*** Source data Section Begins ***

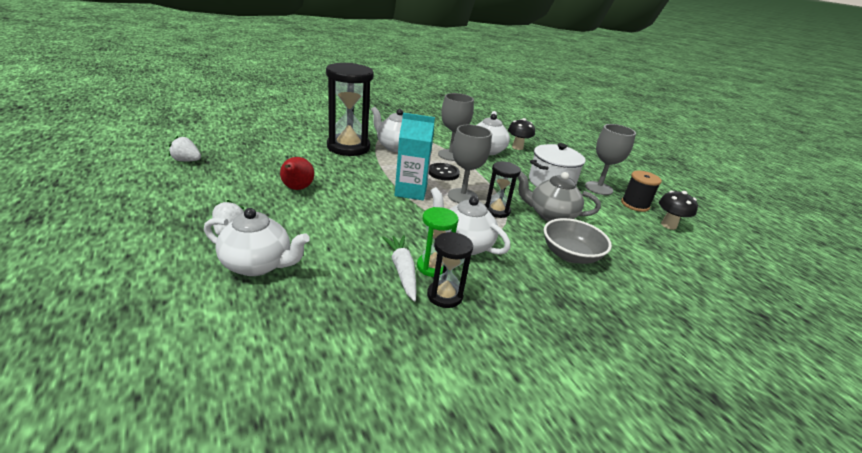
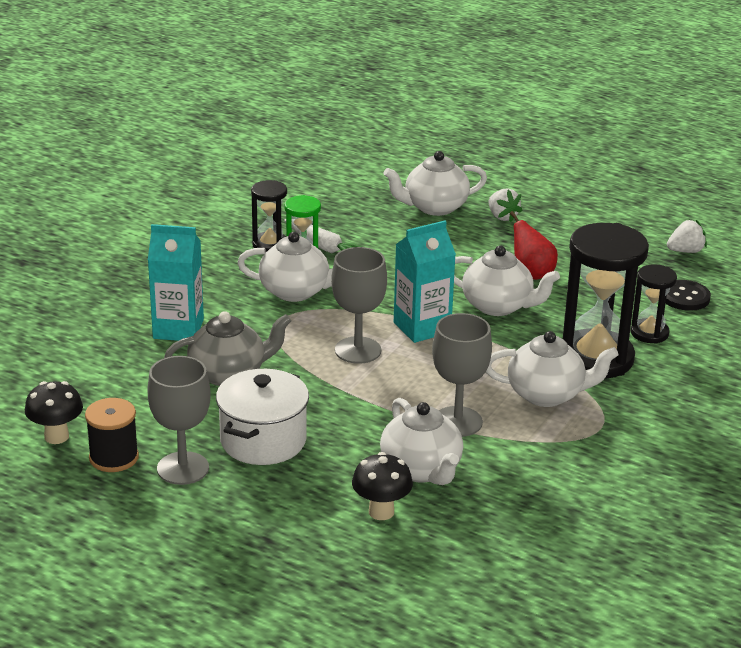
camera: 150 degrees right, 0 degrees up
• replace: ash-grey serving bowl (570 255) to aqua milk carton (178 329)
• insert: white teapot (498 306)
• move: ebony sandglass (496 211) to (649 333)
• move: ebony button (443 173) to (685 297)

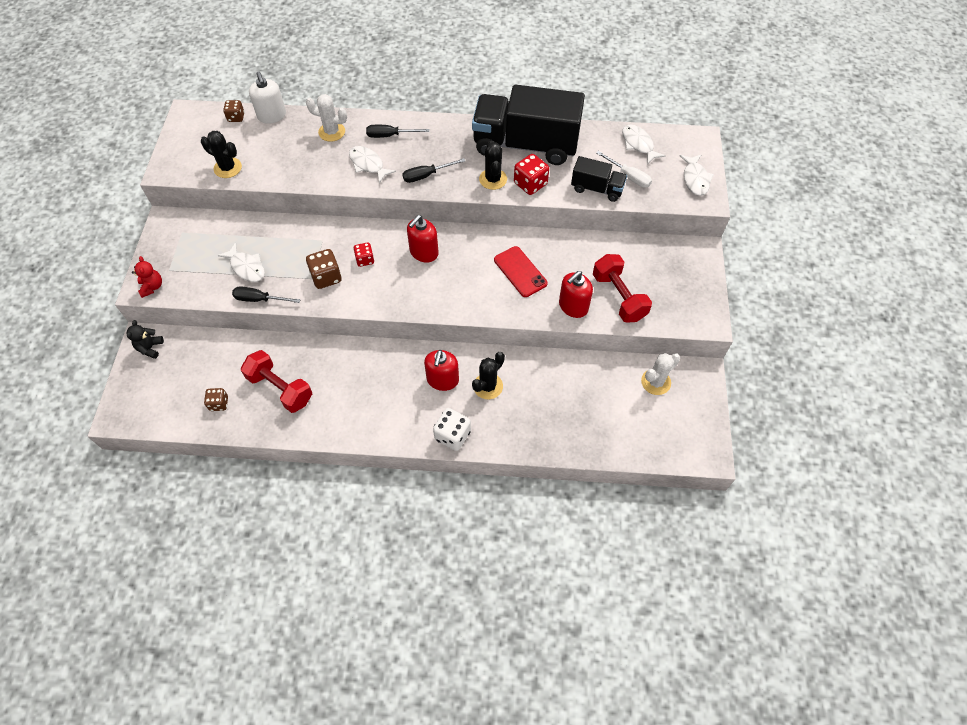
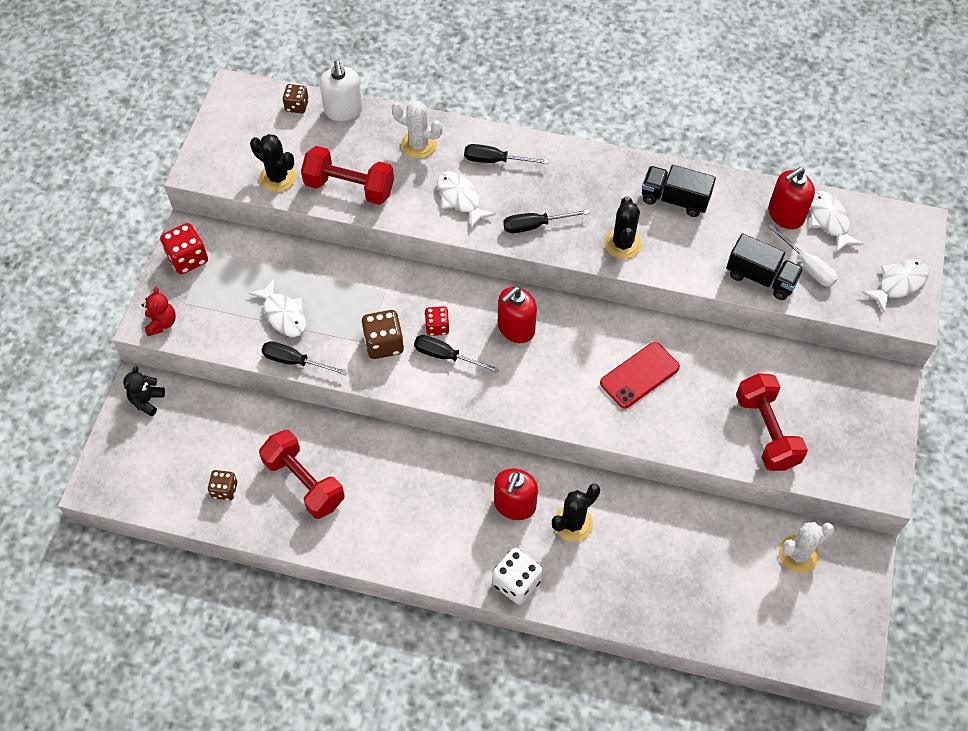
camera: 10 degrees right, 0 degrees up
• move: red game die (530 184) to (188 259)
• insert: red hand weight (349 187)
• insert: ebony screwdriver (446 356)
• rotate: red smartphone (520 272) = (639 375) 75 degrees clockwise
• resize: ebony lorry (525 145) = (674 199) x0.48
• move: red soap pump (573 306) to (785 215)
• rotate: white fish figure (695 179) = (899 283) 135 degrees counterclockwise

*** Source data Section Ends ***

* Exercise brief: Please copy the data above word for word, but only from the line that contains "carton (178 329)" through the final line, both included, and without the pictures.

* Answer box:
• replace: ash-grey serving bowl (570 255) to aqua milk carton (178 329)
• insert: white teapot (498 306)
• move: ebony sandglass (496 211) to (649 333)
• move: ebony button (443 173) to (685 297)

camera: 10 degrees right, 0 degrees up
• move: red game die (530 184) to (188 259)
• insert: red hand weight (349 187)
• insert: ebony screwdriver (446 356)
• rotate: red smartphone (520 272) = (639 375) 75 degrees clockwise
• resize: ebony lorry (525 145) = (674 199) x0.48
• move: red soap pump (573 306) to (785 215)
• rotate: white fish figure (695 179) = (899 283) 135 degrees counterclockwise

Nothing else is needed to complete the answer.